**Input**
====================

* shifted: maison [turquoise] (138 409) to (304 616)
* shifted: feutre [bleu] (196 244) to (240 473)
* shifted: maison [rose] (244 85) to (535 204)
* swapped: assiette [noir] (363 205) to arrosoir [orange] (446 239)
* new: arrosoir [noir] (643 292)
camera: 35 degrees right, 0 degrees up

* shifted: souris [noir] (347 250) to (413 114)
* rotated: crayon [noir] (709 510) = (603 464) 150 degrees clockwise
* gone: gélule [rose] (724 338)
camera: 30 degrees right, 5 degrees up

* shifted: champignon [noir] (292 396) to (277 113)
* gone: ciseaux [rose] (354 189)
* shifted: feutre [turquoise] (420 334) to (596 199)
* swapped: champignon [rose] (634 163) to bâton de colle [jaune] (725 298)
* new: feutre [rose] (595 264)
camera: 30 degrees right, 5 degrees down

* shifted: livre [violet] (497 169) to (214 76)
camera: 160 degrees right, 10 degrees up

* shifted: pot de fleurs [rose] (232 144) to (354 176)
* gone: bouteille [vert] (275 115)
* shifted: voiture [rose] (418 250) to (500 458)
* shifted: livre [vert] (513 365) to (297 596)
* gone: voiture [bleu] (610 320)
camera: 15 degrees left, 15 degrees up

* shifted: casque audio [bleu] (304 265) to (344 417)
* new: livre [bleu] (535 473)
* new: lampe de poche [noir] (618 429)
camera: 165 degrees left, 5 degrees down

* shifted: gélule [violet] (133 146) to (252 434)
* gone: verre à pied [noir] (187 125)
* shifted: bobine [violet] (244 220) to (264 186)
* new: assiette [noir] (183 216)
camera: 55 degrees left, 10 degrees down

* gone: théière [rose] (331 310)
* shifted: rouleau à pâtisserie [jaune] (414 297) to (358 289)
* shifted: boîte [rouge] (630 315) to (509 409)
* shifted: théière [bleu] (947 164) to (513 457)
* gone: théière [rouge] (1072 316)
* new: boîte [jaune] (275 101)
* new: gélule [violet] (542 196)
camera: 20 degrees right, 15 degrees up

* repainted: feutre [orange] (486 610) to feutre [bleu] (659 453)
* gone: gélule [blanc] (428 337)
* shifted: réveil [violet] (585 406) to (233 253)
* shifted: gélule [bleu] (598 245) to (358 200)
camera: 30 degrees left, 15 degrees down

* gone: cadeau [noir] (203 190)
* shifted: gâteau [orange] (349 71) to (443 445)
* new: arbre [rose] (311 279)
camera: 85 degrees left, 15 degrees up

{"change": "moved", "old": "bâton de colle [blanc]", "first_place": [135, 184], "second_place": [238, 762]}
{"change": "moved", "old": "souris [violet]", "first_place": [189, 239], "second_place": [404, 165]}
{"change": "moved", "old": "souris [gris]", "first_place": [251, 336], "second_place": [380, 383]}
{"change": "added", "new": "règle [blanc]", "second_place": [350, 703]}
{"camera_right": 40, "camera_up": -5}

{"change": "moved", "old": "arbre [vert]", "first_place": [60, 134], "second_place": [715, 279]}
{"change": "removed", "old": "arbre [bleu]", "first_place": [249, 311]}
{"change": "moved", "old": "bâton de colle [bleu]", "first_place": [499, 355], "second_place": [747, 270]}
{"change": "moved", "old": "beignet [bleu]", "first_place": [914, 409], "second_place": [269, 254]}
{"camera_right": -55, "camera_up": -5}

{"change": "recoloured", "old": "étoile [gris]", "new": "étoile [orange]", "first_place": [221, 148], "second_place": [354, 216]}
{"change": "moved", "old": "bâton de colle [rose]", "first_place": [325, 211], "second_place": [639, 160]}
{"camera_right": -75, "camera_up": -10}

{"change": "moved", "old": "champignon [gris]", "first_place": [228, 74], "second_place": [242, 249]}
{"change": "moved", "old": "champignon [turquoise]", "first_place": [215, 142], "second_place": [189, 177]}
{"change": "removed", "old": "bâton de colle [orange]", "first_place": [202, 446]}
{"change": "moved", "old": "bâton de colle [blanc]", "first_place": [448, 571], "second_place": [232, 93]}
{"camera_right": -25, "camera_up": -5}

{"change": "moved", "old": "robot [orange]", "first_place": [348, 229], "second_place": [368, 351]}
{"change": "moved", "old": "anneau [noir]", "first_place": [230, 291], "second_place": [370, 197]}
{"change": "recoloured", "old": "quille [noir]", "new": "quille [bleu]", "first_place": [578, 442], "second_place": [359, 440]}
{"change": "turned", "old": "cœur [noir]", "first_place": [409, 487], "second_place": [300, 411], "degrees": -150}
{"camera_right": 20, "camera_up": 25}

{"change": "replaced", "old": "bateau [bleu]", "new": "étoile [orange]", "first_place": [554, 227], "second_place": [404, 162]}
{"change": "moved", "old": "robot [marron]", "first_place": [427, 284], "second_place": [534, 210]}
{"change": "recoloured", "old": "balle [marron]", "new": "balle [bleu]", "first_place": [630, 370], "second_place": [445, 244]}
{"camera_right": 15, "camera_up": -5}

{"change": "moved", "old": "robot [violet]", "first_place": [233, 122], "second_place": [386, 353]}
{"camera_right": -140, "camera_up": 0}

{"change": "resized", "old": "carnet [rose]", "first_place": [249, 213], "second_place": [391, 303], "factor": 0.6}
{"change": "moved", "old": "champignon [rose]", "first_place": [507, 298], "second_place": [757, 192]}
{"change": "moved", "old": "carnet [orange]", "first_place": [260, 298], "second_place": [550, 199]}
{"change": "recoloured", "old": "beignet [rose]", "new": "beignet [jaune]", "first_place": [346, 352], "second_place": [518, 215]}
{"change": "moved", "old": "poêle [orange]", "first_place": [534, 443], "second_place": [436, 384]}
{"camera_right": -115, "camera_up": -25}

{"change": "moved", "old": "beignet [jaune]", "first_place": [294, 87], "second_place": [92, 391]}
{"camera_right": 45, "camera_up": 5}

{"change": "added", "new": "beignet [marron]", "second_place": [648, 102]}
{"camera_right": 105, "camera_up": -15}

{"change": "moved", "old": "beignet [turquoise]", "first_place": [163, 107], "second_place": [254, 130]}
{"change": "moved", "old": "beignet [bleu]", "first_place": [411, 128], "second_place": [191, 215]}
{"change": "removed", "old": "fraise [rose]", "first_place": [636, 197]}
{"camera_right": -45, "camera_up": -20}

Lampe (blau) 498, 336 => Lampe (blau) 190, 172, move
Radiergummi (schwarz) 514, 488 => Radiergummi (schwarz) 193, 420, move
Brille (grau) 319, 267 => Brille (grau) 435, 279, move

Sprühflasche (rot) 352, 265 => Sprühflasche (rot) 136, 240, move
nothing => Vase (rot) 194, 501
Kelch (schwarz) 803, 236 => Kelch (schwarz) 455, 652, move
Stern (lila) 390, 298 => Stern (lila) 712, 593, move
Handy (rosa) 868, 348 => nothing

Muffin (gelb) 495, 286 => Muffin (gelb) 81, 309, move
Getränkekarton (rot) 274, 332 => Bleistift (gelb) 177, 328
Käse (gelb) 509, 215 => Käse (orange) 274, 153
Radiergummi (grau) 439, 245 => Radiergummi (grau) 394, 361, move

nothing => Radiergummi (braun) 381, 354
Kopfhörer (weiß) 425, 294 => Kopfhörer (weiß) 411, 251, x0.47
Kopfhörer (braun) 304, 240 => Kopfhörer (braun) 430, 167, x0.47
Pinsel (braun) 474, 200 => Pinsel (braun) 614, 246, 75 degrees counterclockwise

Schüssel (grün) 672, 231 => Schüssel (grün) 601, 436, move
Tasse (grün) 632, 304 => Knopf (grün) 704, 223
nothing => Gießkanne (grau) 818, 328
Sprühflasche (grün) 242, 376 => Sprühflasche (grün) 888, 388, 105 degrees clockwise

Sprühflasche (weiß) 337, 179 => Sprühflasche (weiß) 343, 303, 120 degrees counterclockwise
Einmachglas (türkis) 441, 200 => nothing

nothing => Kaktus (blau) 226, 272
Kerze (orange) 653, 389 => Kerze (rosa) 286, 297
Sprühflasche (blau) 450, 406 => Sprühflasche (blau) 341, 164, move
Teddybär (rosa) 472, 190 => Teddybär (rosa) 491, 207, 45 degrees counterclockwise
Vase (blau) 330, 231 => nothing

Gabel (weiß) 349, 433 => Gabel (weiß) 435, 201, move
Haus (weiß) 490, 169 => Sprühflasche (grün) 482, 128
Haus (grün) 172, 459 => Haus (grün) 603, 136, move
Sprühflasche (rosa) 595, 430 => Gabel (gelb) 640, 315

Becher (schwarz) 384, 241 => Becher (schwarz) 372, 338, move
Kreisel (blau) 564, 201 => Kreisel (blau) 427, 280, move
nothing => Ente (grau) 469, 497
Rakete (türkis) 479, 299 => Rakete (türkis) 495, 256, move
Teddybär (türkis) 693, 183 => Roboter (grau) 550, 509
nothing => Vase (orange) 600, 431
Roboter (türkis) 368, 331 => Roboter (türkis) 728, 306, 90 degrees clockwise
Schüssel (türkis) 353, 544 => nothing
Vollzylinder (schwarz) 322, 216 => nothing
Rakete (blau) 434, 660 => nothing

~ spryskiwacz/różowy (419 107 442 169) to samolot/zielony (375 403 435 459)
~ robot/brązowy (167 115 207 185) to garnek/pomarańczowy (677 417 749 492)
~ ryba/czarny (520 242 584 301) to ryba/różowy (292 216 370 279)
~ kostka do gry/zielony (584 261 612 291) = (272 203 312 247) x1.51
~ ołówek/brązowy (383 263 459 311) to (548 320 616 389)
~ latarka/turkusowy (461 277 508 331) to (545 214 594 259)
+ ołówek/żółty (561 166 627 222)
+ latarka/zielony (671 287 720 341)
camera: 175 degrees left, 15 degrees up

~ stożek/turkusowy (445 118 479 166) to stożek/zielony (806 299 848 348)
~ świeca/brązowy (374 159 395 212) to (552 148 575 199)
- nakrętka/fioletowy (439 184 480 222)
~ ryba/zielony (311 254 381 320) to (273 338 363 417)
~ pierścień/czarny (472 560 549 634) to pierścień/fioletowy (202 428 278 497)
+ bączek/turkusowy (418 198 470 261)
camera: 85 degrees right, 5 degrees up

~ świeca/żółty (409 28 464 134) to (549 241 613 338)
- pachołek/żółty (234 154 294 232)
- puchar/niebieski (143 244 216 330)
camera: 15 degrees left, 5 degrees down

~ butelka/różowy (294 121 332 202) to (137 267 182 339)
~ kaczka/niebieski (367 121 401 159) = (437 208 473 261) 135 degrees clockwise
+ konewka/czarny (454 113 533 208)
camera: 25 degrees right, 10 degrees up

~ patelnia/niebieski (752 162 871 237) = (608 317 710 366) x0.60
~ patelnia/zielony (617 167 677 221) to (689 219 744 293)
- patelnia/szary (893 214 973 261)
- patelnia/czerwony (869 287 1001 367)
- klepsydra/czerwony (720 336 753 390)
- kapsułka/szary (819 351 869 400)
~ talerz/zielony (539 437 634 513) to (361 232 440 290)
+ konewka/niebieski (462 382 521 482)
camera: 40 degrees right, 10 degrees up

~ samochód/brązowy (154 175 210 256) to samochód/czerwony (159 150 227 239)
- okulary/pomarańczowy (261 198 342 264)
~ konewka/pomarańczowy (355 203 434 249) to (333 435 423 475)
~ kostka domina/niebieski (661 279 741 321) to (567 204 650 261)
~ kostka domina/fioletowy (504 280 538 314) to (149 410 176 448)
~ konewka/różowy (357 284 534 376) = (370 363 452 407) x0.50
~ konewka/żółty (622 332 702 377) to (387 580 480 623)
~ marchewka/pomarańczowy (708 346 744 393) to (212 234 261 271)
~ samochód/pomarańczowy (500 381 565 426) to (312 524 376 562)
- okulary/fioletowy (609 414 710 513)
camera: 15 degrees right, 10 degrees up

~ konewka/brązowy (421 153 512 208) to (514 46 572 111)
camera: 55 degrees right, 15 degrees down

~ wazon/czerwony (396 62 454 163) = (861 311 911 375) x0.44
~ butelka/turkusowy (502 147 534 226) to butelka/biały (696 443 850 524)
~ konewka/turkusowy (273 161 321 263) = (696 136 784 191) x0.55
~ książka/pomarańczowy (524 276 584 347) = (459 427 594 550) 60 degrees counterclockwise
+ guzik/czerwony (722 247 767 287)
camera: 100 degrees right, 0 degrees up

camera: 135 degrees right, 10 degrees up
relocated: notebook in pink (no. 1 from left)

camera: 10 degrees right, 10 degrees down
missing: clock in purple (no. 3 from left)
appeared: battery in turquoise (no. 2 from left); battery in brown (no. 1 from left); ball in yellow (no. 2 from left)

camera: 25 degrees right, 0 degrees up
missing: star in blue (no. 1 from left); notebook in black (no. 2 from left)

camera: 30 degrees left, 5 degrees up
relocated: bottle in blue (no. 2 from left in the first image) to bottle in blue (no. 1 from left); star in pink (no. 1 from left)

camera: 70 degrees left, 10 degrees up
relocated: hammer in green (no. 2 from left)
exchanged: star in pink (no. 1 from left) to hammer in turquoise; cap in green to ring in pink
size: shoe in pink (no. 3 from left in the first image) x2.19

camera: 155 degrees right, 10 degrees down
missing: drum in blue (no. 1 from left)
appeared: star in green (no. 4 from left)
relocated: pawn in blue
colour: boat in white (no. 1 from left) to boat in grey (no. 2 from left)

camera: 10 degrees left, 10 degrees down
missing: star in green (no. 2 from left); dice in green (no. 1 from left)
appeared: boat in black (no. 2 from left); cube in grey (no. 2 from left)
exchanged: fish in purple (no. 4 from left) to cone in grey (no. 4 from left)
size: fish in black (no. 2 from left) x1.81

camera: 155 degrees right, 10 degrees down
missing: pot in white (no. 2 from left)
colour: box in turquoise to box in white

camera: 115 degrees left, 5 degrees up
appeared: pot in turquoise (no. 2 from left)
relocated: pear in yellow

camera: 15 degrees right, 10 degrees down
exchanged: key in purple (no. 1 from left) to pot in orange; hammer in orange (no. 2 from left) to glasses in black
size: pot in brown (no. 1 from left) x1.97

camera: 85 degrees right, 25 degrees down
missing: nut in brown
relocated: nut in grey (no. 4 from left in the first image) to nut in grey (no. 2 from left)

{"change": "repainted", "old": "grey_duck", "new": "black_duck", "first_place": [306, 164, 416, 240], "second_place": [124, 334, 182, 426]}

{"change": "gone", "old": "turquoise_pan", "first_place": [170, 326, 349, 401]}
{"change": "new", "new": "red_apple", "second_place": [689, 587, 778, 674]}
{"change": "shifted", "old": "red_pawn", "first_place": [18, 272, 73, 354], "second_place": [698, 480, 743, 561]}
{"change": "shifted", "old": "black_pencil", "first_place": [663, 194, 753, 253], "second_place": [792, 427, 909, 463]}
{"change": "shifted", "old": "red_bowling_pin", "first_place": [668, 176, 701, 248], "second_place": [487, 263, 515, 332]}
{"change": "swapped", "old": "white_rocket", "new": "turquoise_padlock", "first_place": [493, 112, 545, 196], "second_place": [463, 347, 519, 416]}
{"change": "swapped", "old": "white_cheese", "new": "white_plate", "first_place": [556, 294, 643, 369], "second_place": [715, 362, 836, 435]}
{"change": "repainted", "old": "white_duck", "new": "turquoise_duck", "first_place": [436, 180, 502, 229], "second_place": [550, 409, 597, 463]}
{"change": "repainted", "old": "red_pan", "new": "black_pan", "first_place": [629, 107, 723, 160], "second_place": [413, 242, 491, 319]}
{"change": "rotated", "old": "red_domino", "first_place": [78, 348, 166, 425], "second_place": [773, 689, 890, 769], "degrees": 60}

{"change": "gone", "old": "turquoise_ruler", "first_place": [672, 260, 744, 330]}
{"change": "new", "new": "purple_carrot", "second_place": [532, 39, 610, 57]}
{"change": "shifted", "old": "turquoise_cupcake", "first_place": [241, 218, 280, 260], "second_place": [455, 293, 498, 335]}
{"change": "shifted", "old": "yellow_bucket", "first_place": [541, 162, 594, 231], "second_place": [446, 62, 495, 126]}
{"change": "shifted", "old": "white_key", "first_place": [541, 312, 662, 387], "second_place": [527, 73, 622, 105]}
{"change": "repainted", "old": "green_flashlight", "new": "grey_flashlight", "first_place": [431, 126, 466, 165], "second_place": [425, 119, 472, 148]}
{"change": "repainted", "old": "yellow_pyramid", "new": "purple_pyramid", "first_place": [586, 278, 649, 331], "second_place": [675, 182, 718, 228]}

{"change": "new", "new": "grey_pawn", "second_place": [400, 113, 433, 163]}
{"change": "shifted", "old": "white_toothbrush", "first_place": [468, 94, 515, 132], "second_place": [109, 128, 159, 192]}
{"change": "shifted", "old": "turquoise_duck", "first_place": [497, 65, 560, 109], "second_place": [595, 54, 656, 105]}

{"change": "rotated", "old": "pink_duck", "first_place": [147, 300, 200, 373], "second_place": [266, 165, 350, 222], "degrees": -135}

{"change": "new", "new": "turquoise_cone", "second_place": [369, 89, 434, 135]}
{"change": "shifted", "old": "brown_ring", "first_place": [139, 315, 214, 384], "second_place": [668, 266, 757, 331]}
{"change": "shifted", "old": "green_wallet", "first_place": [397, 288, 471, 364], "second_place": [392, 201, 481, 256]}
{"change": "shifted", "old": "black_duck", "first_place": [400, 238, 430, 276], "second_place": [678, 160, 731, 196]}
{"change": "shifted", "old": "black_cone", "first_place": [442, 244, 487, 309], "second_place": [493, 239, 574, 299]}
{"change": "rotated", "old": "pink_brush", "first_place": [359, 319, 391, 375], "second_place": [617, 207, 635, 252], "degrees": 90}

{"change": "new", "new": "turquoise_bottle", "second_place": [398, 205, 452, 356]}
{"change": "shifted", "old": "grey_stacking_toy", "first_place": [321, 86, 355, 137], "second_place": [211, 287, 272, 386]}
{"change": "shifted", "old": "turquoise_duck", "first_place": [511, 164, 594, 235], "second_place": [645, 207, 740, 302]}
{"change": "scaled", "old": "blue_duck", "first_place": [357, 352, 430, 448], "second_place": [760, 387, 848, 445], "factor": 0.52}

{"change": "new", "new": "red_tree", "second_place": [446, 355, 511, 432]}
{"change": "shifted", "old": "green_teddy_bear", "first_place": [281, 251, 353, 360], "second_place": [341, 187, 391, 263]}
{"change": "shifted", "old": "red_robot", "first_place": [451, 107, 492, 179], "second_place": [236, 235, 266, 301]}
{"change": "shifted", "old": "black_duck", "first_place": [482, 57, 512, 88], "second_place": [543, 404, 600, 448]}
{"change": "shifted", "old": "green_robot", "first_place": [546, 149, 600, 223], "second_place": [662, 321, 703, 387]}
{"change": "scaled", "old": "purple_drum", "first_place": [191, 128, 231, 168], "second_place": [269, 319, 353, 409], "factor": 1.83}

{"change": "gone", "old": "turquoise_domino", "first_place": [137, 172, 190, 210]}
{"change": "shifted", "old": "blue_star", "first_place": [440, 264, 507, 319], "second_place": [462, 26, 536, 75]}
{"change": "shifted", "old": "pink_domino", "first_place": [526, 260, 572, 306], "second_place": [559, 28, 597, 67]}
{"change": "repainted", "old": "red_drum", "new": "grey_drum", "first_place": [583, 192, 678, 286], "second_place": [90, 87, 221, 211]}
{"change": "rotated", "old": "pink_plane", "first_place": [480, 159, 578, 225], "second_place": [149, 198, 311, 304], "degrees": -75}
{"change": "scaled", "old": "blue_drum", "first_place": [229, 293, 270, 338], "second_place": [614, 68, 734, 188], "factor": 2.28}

====================

**Task brief**
Could you retype exactly the lines from the first one of the records through the line containing "to (297 596)", both included, and nothing more?

**Reply**
* shifted: maison [turquoise] (138 409) to (304 616)
* shifted: feutre [bleu] (196 244) to (240 473)
* shifted: maison [rose] (244 85) to (535 204)
* swapped: assiette [noir] (363 205) to arrosoir [orange] (446 239)
* new: arrosoir [noir] (643 292)
camera: 35 degrees right, 0 degrees up

* shifted: souris [noir] (347 250) to (413 114)
* rotated: crayon [noir] (709 510) = (603 464) 150 degrees clockwise
* gone: gélule [rose] (724 338)
camera: 30 degrees right, 5 degrees up

* shifted: champignon [noir] (292 396) to (277 113)
* gone: ciseaux [rose] (354 189)
* shifted: feutre [turquoise] (420 334) to (596 199)
* swapped: champignon [rose] (634 163) to bâton de colle [jaune] (725 298)
* new: feutre [rose] (595 264)
camera: 30 degrees right, 5 degrees down

* shifted: livre [violet] (497 169) to (214 76)
camera: 160 degrees right, 10 degrees up

* shifted: pot de fleurs [rose] (232 144) to (354 176)
* gone: bouteille [vert] (275 115)
* shifted: voiture [rose] (418 250) to (500 458)
* shifted: livre [vert] (513 365) to (297 596)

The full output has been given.